▸ What you have to do
Count the lines of the records below that contain the string "shorter", with case counting. Reply with the number alone.
+===+
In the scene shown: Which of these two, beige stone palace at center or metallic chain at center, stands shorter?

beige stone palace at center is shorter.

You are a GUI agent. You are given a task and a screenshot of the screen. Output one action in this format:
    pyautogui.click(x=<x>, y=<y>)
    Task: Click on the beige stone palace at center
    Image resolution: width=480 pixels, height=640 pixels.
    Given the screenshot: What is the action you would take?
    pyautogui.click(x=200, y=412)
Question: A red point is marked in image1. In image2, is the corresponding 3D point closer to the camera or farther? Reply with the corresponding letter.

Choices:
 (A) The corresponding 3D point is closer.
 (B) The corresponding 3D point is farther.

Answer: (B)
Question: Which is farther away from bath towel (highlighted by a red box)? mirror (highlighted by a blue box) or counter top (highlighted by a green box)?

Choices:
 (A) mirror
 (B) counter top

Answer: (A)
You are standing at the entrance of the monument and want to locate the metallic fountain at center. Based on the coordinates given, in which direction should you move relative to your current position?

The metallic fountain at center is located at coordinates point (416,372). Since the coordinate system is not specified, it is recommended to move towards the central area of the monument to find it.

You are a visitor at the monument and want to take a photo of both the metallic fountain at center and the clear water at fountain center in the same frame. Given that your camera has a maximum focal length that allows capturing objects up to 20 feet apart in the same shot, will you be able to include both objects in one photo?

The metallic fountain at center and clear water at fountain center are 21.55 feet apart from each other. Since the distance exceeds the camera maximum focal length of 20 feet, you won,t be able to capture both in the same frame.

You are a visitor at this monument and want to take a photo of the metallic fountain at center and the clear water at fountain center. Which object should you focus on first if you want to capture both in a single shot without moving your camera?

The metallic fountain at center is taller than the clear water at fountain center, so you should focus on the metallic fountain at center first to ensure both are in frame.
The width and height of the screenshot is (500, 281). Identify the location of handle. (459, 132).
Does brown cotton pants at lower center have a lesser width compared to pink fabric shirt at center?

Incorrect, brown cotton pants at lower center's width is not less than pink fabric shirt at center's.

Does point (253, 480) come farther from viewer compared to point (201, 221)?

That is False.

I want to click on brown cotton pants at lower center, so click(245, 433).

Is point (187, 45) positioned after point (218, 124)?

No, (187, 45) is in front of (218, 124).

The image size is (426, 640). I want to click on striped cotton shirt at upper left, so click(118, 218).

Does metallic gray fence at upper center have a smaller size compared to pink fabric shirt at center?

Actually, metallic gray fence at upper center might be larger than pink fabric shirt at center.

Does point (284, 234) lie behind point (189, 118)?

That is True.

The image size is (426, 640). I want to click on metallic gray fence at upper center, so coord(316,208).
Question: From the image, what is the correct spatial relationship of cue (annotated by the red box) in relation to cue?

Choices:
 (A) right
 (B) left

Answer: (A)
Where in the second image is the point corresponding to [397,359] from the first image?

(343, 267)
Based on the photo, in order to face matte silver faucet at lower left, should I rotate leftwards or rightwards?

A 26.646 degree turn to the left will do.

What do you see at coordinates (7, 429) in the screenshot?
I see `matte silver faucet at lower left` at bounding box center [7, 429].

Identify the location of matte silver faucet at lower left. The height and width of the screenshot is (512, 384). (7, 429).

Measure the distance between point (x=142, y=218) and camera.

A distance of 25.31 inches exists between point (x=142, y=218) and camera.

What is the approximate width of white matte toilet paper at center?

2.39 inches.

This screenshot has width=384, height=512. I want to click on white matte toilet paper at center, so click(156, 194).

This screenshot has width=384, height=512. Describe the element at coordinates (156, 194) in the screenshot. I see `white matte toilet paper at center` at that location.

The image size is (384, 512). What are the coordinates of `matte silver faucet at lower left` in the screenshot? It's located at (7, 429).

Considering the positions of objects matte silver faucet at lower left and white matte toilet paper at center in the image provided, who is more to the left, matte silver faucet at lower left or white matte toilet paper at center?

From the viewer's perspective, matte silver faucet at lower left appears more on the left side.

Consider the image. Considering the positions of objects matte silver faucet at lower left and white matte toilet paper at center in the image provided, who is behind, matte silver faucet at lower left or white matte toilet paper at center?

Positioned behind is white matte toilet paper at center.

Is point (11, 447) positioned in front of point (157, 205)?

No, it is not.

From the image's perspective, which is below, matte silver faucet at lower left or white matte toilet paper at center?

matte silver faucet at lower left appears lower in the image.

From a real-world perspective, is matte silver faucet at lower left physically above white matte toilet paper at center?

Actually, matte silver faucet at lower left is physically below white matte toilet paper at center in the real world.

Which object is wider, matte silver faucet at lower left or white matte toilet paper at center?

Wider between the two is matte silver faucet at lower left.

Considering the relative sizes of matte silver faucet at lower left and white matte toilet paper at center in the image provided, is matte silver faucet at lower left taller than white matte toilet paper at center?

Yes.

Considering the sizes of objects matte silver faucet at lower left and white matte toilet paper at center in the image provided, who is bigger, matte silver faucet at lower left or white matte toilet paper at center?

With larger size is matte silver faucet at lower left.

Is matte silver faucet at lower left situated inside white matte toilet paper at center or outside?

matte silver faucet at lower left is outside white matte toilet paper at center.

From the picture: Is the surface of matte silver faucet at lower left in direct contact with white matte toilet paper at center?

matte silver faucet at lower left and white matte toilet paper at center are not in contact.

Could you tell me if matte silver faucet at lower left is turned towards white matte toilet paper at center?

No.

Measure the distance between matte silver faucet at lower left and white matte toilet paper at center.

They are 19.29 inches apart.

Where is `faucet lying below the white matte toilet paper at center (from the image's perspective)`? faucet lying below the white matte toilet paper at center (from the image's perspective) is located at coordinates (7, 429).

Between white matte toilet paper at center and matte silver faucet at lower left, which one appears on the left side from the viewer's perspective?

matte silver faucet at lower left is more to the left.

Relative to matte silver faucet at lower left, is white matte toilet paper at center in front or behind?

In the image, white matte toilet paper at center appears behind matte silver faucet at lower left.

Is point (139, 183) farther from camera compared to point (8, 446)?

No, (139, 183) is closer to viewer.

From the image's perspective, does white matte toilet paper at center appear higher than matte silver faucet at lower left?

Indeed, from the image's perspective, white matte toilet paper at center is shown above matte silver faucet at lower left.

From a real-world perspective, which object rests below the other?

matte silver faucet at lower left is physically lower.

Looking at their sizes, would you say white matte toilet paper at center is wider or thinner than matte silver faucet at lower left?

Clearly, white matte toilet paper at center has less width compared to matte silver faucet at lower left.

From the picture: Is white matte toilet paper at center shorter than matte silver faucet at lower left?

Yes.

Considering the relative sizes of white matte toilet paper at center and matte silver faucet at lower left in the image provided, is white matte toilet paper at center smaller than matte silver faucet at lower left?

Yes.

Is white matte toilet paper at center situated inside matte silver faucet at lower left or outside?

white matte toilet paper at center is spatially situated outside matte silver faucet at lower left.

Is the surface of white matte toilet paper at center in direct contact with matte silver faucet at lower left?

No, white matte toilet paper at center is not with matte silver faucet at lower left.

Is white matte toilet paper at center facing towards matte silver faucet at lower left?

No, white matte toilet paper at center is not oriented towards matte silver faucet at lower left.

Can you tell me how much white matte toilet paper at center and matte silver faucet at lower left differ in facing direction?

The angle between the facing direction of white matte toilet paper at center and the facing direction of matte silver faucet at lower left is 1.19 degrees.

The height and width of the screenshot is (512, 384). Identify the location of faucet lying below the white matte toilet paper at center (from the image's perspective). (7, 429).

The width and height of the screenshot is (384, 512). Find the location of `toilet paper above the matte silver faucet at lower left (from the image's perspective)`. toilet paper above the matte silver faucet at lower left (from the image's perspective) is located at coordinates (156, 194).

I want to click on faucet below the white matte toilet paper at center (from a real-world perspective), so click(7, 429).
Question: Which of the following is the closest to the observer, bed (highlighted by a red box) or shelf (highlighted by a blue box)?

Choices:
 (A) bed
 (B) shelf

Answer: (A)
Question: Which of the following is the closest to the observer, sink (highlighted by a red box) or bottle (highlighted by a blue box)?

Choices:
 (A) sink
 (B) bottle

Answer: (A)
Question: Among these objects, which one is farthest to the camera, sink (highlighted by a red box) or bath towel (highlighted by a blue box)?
+===+
▸ The completed task
3